*DIRECTIONS FOR THIS TASK*
Write out, please, the lines from the beginning of the material to the line with "(190, 309) = (193, 246): black", including both ends and nothing else.

*INPUT FOR THIS TASK*
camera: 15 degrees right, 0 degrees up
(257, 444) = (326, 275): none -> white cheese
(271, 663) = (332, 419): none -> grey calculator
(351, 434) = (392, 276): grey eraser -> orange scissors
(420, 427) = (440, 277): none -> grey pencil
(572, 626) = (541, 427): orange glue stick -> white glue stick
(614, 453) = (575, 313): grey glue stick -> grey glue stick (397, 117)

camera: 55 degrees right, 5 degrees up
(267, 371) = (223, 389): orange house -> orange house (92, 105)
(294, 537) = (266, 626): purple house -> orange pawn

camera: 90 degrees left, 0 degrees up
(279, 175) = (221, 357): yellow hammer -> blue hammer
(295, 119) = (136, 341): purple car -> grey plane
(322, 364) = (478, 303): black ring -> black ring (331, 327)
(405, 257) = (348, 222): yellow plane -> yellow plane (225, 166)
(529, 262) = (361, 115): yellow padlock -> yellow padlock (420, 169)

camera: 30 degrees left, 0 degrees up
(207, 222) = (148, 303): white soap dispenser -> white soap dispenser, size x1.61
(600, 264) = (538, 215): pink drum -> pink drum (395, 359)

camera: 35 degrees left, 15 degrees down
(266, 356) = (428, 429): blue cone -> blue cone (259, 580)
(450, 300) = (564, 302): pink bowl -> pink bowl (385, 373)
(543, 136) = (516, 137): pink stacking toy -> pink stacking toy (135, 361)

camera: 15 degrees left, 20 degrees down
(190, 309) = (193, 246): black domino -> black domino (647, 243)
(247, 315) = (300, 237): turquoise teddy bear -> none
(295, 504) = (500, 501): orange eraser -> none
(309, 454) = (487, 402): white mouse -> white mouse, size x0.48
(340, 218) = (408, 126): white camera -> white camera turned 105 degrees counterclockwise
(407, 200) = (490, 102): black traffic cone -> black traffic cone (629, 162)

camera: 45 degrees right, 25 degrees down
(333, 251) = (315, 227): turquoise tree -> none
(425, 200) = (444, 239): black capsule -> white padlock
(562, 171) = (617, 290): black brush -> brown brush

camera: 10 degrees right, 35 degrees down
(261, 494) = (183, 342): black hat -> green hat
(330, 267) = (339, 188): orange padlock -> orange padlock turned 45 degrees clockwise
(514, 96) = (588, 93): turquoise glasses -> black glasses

*WRITTEN ANSWER*
camera: 15 degrees right, 0 degrees up
(257, 444) = (326, 275): none -> white cheese
(271, 663) = (332, 419): none -> grey calculator
(351, 434) = (392, 276): grey eraser -> orange scissors
(420, 427) = (440, 277): none -> grey pencil
(572, 626) = (541, 427): orange glue stick -> white glue stick
(614, 453) = (575, 313): grey glue stick -> grey glue stick (397, 117)

camera: 55 degrees right, 5 degrees up
(267, 371) = (223, 389): orange house -> orange house (92, 105)
(294, 537) = (266, 626): purple house -> orange pawn

camera: 90 degrees left, 0 degrees up
(279, 175) = (221, 357): yellow hammer -> blue hammer
(295, 119) = (136, 341): purple car -> grey plane
(322, 364) = (478, 303): black ring -> black ring (331, 327)
(405, 257) = (348, 222): yellow plane -> yellow plane (225, 166)
(529, 262) = (361, 115): yellow padlock -> yellow padlock (420, 169)

camera: 30 degrees left, 0 degrees up
(207, 222) = (148, 303): white soap dispenser -> white soap dispenser, size x1.61
(600, 264) = (538, 215): pink drum -> pink drum (395, 359)

camera: 35 degrees left, 15 degrees down
(266, 356) = (428, 429): blue cone -> blue cone (259, 580)
(450, 300) = (564, 302): pink bowl -> pink bowl (385, 373)
(543, 136) = (516, 137): pink stacking toy -> pink stacking toy (135, 361)

camera: 15 degrees left, 20 degrees down
(190, 309) = (193, 246): black domino -> black domino (647, 243)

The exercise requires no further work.